> _Aim of the task_
When writing out the entries below, keep only the lines from the line with "none -> grey cone F12 level 1" to the line with "none -> cyan round brick L13 level 1", both included, exactly as they are, and leave the pictures aside.

+++ Data under study +++

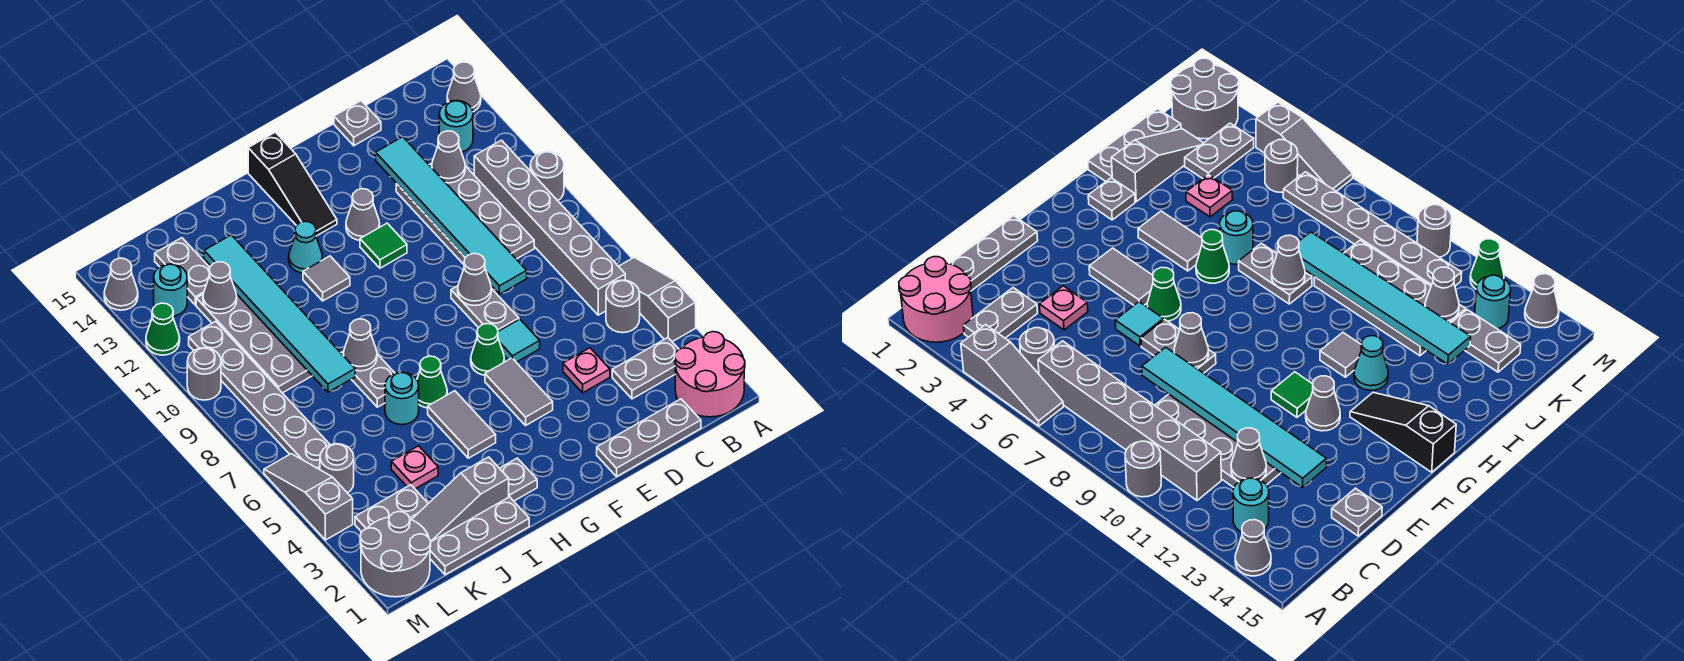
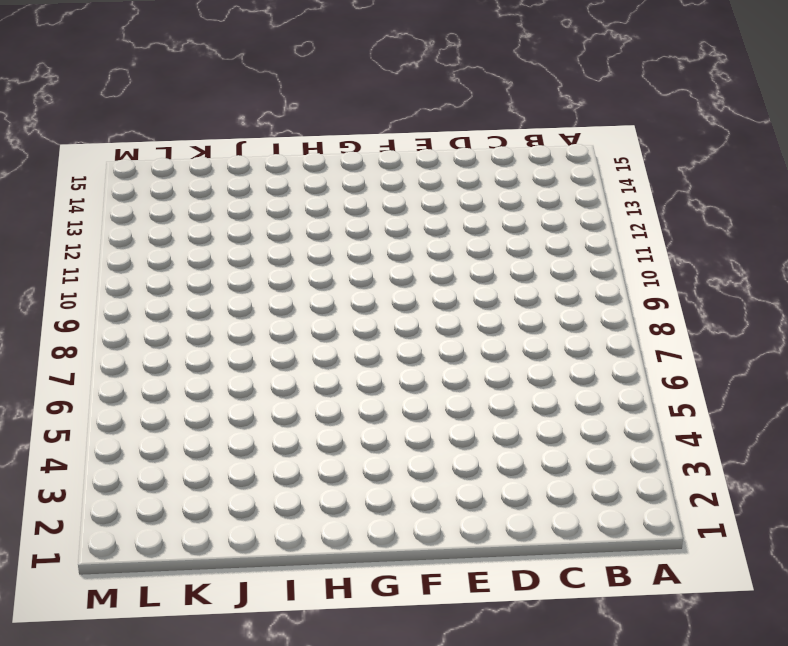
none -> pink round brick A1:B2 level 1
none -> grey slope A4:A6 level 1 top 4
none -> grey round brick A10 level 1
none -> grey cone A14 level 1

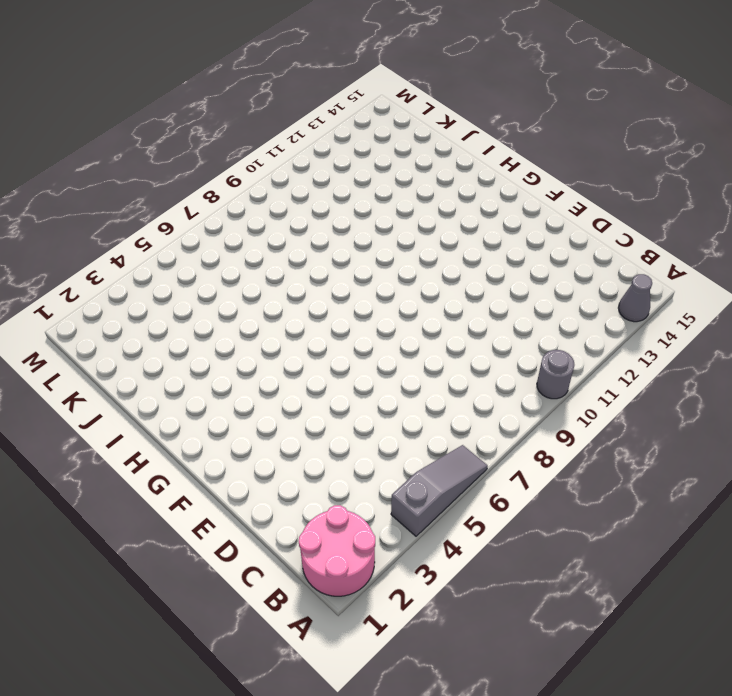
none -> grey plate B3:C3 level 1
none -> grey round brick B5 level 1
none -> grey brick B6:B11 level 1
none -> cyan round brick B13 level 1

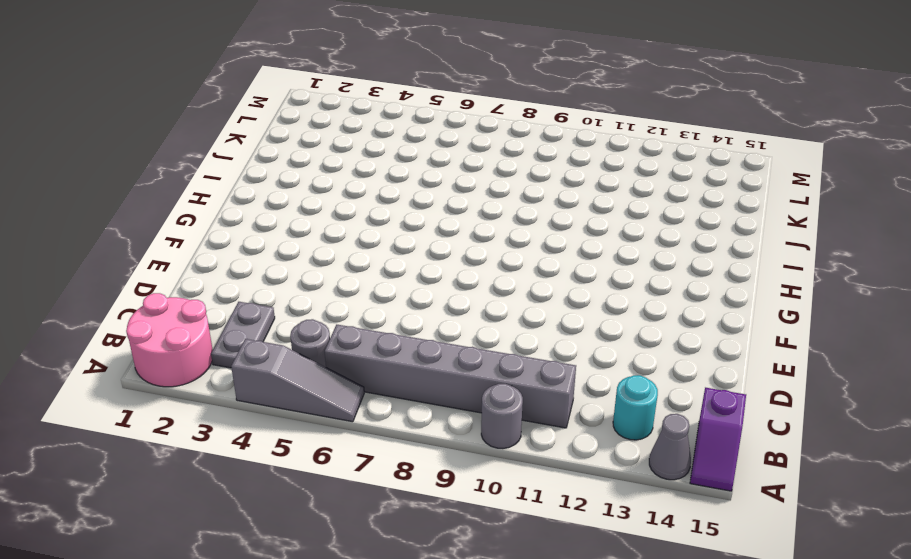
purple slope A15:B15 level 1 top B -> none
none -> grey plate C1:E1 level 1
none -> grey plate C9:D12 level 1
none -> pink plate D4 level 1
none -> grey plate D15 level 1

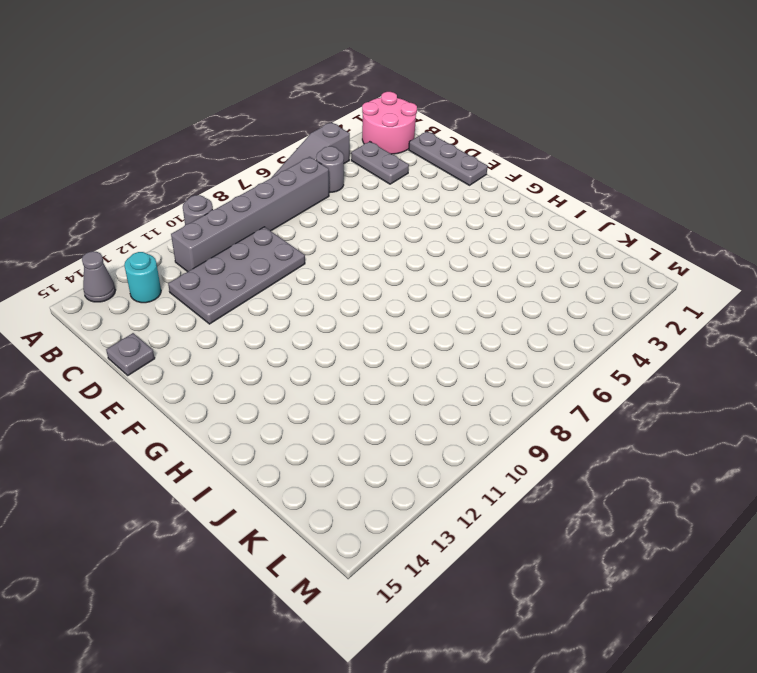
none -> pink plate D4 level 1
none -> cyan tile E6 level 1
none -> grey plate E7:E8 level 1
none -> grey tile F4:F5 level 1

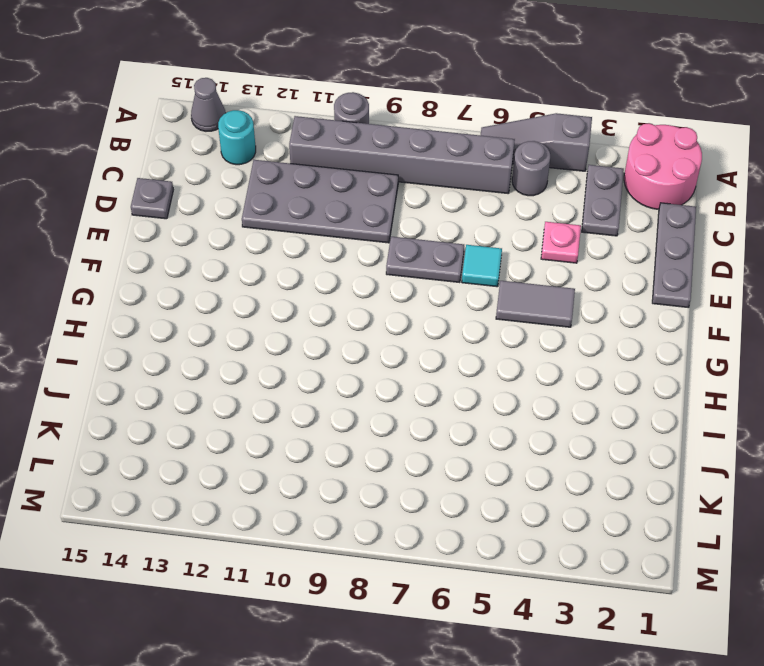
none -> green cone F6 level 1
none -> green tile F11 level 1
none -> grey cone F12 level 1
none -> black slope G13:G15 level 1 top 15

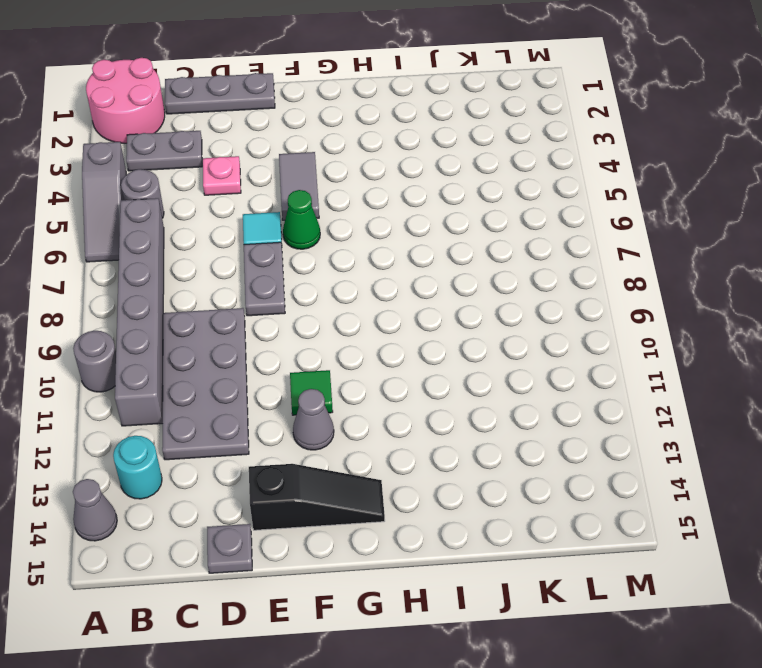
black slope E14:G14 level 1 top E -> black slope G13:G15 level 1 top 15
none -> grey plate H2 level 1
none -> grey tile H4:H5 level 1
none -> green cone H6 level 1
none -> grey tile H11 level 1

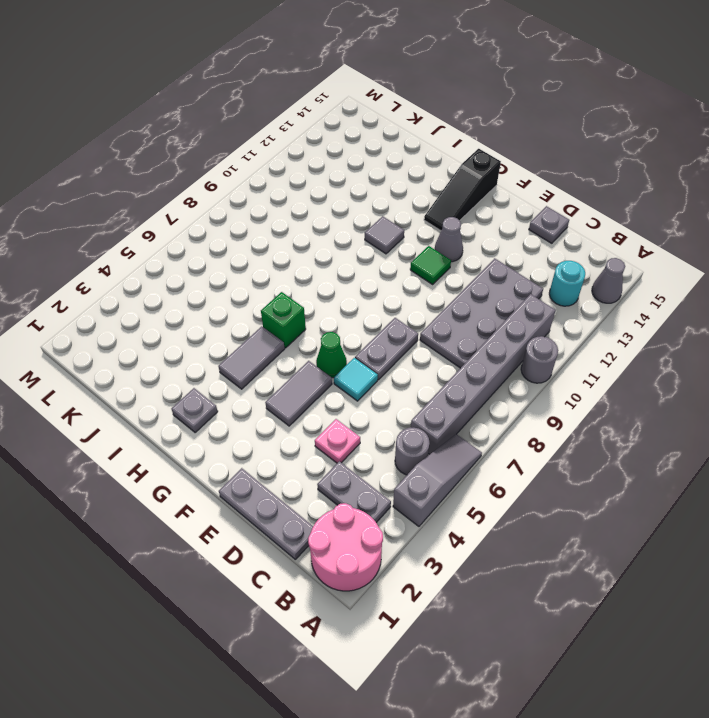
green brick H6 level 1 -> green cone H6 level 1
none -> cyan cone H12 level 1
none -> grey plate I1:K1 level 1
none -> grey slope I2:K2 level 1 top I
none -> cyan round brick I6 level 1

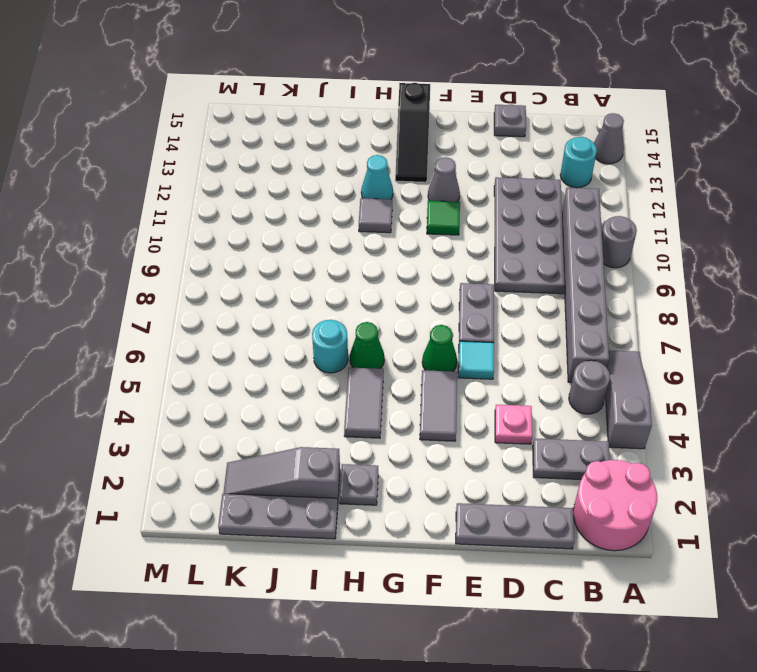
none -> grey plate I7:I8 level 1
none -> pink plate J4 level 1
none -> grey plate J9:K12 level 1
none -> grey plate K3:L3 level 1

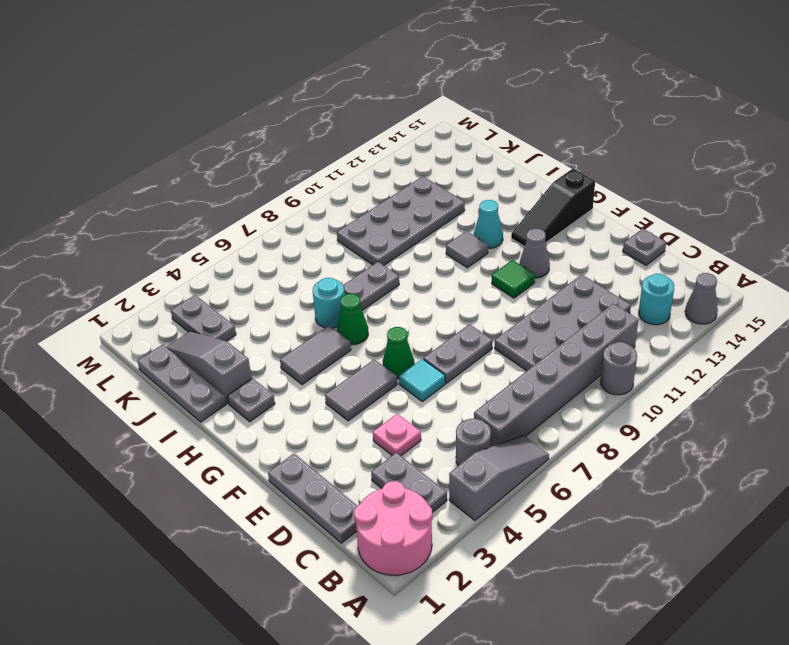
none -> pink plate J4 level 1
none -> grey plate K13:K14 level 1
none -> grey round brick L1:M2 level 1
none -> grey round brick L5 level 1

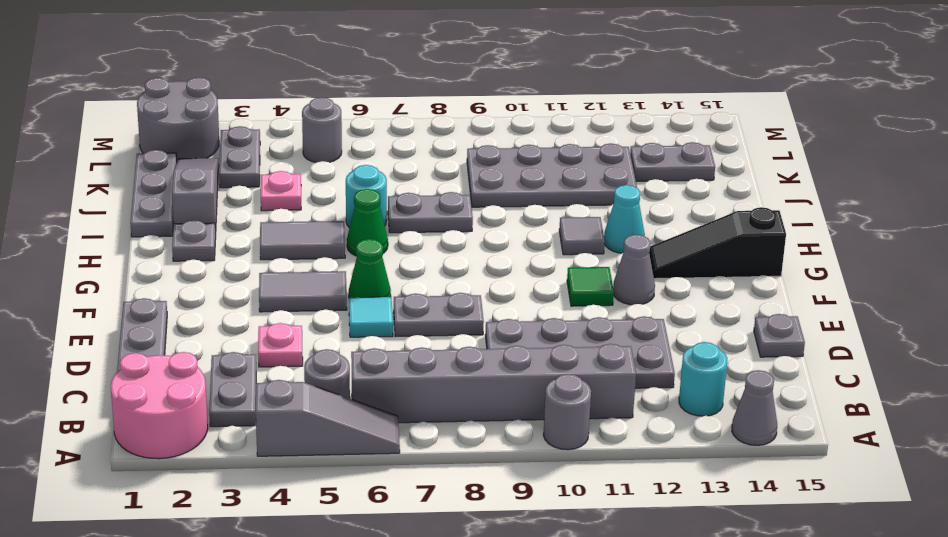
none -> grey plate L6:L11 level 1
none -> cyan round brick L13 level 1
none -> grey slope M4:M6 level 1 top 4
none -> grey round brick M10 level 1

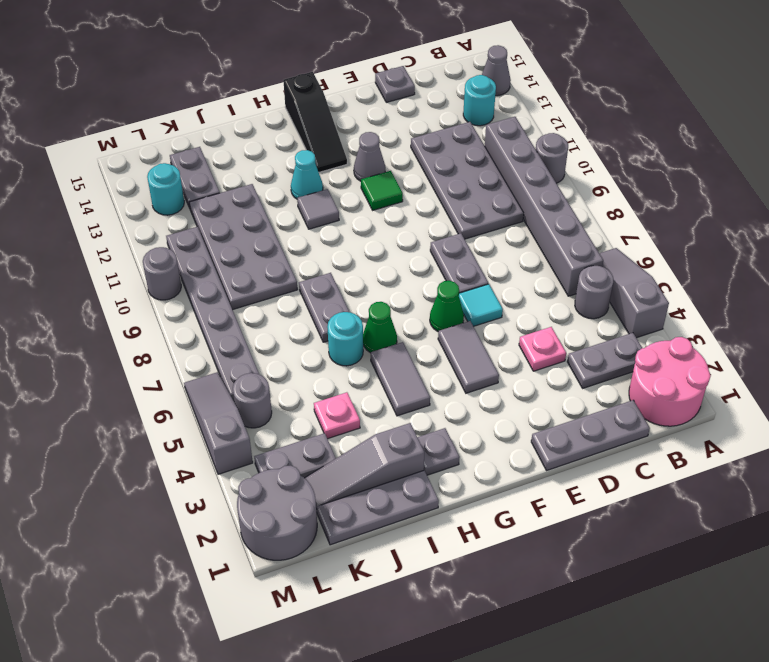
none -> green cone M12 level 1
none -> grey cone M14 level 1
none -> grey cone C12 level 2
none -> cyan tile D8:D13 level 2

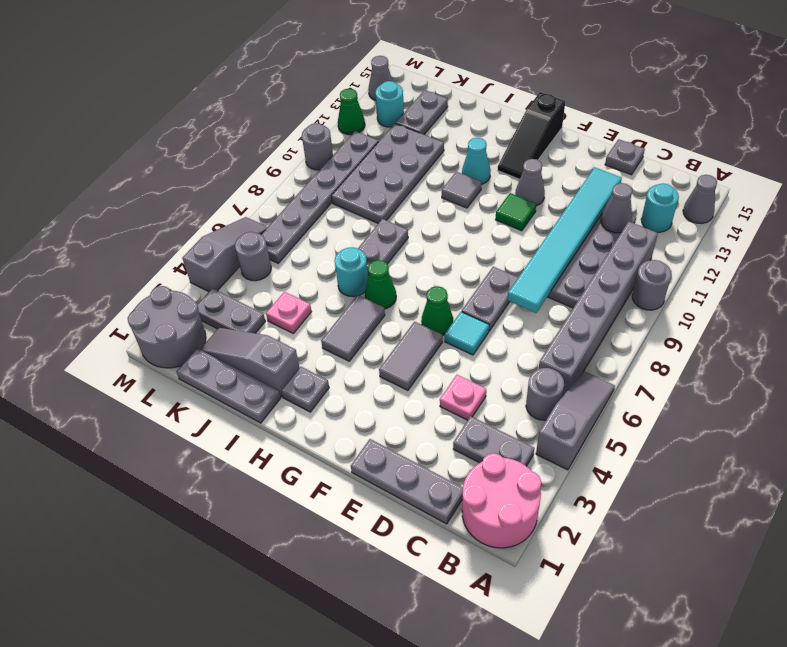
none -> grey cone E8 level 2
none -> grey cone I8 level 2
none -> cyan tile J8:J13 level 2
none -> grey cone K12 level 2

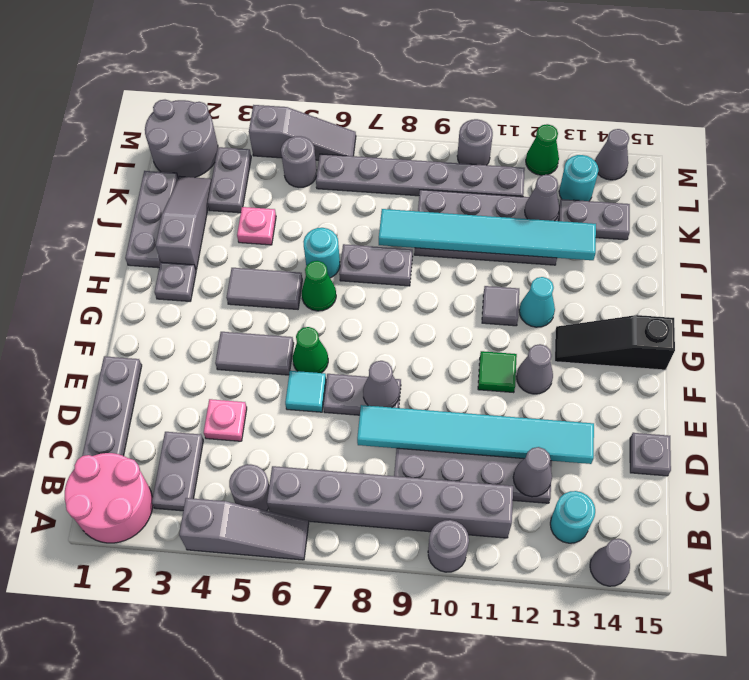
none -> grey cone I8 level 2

+++

> _Response area_
none -> grey cone F12 level 1
none -> black slope G13:G15 level 1 top 15

black slope E14:G14 level 1 top E -> black slope G13:G15 level 1 top 15
none -> grey plate H2 level 1
none -> grey tile H4:H5 level 1
none -> green cone H6 level 1
none -> grey tile H11 level 1

green brick H6 level 1 -> green cone H6 level 1
none -> cyan cone H12 level 1
none -> grey plate I1:K1 level 1
none -> grey slope I2:K2 level 1 top I
none -> cyan round brick I6 level 1

none -> grey plate I7:I8 level 1
none -> pink plate J4 level 1
none -> grey plate J9:K12 level 1
none -> grey plate K3:L3 level 1

none -> pink plate J4 level 1
none -> grey plate K13:K14 level 1
none -> grey round brick L1:M2 level 1
none -> grey round brick L5 level 1

none -> grey plate L6:L11 level 1
none -> cyan round brick L13 level 1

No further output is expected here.